→ **Provided records**:
:::
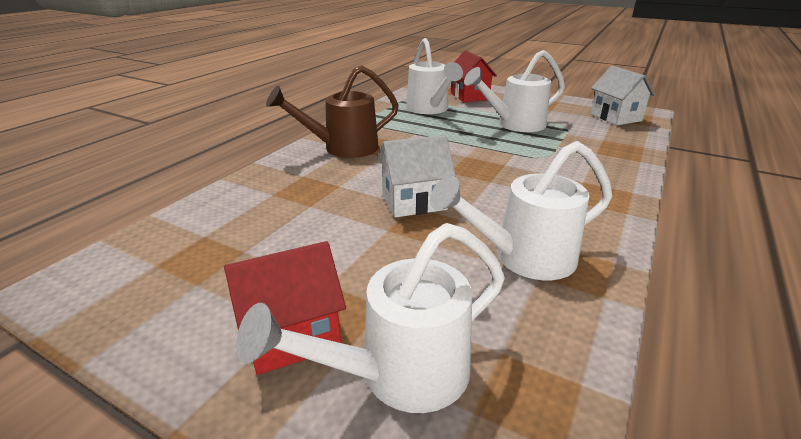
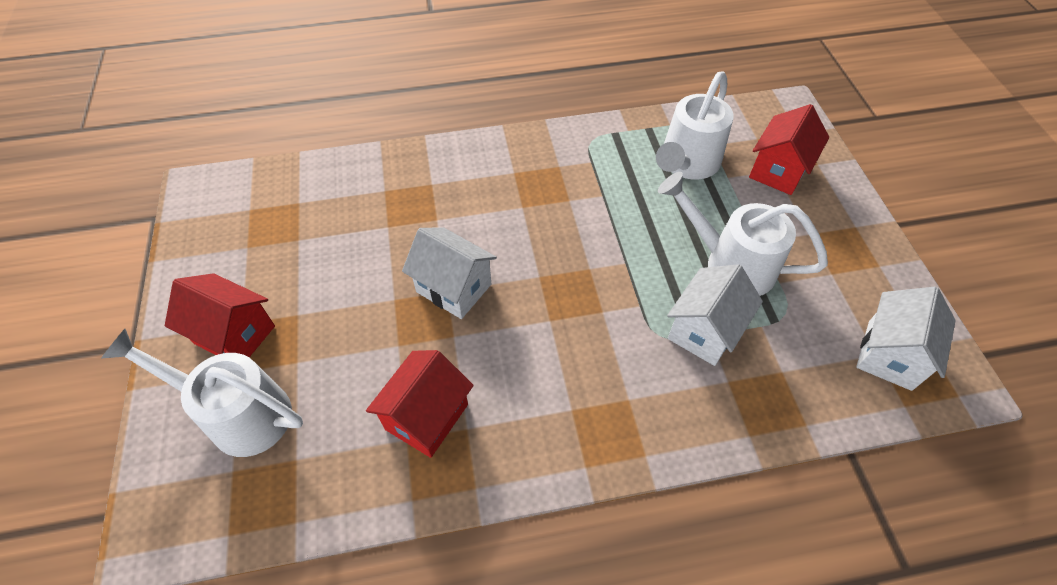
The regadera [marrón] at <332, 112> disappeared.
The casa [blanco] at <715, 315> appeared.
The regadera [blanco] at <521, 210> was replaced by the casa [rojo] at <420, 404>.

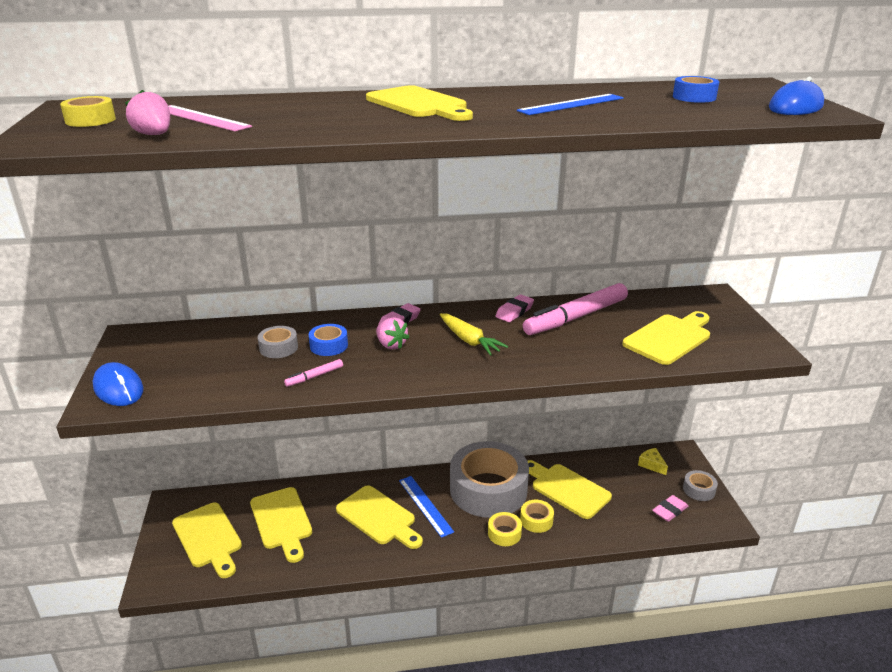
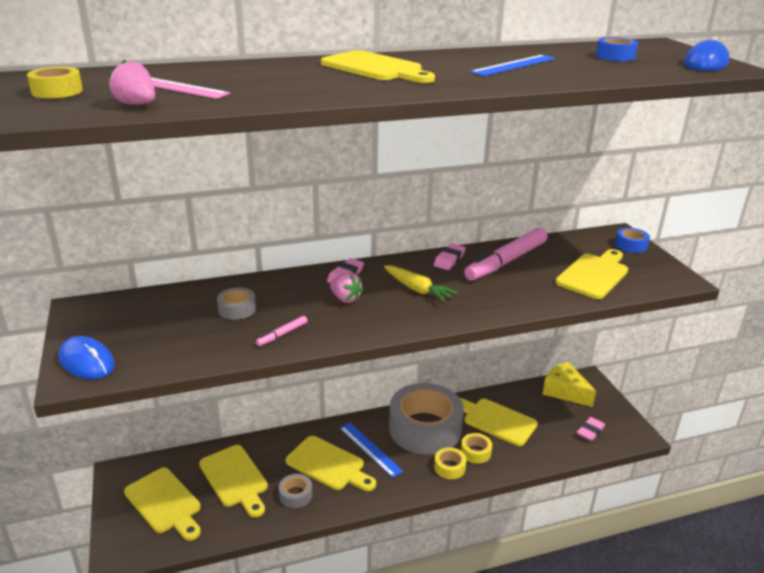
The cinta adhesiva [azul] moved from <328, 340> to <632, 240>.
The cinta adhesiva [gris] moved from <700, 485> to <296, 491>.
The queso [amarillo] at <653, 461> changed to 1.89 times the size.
:::
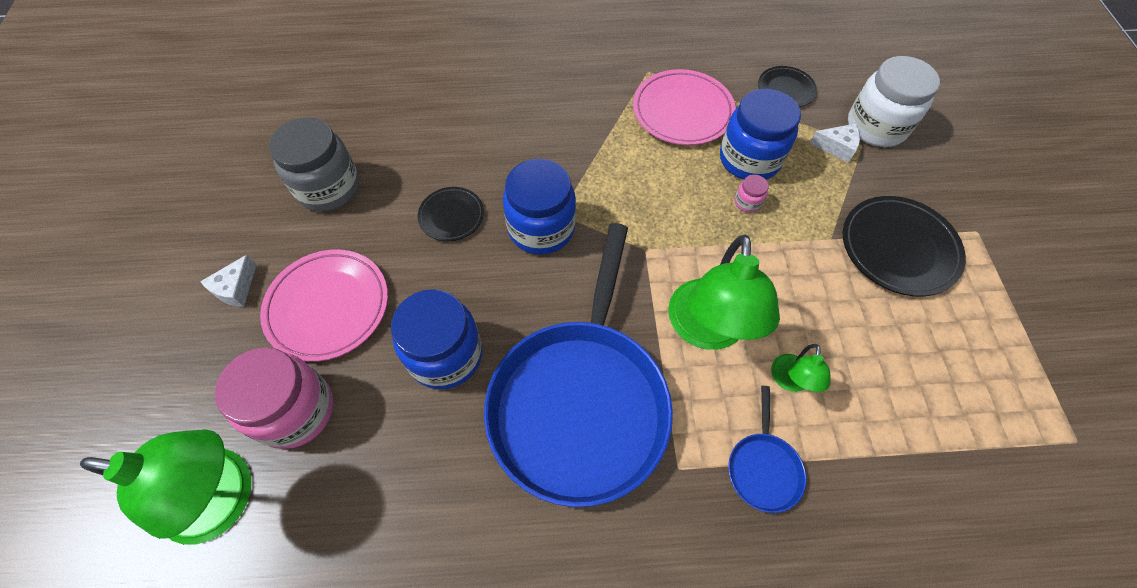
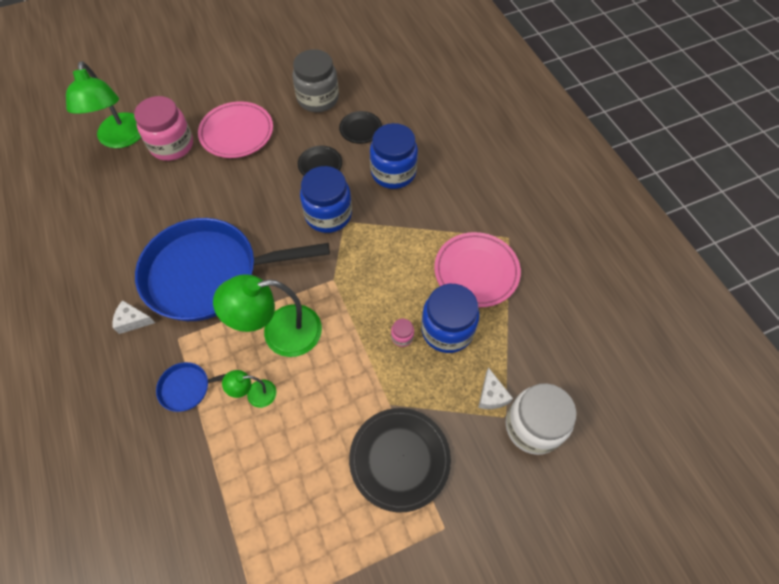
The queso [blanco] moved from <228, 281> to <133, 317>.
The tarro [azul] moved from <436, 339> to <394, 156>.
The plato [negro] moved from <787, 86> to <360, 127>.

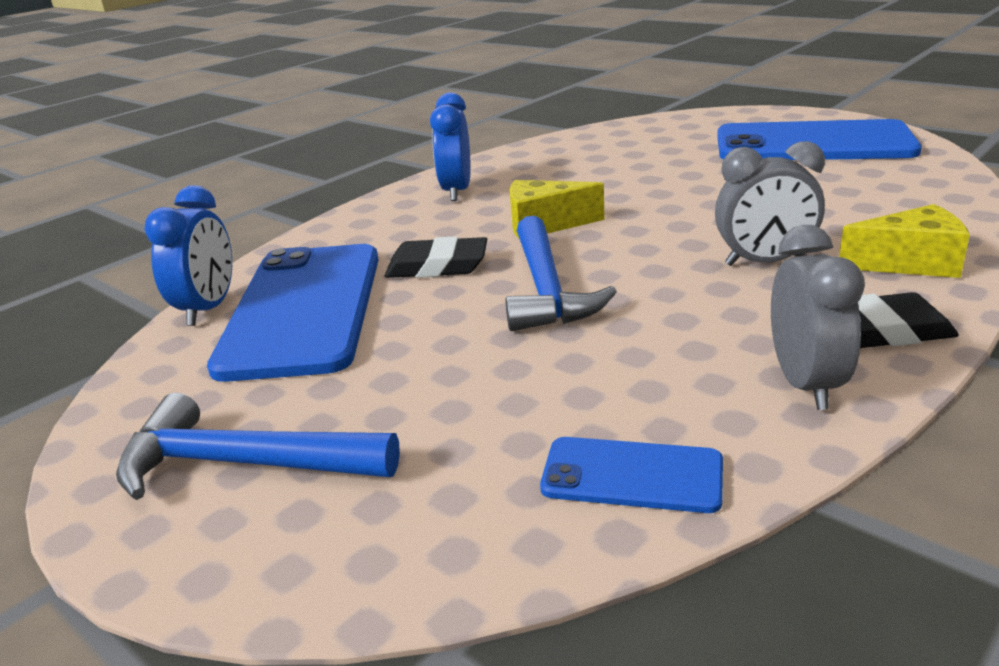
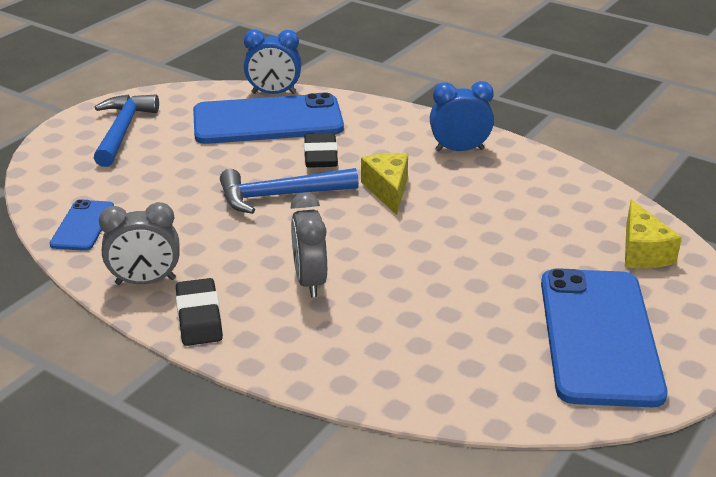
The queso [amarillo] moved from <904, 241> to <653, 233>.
:::
→ **Work instructions**: Would you please repeat exactly the lines above, starting at the line with "The cinta adhesiva [azul]" and stopping at the line with "The queso [amarillo] at", both included?

→ **Exercise response**:
The cinta adhesiva [azul] moved from <328, 340> to <632, 240>.
The cinta adhesiva [gris] moved from <700, 485> to <296, 491>.
The queso [amarillo] at <653, 461> changed to 1.89 times the size.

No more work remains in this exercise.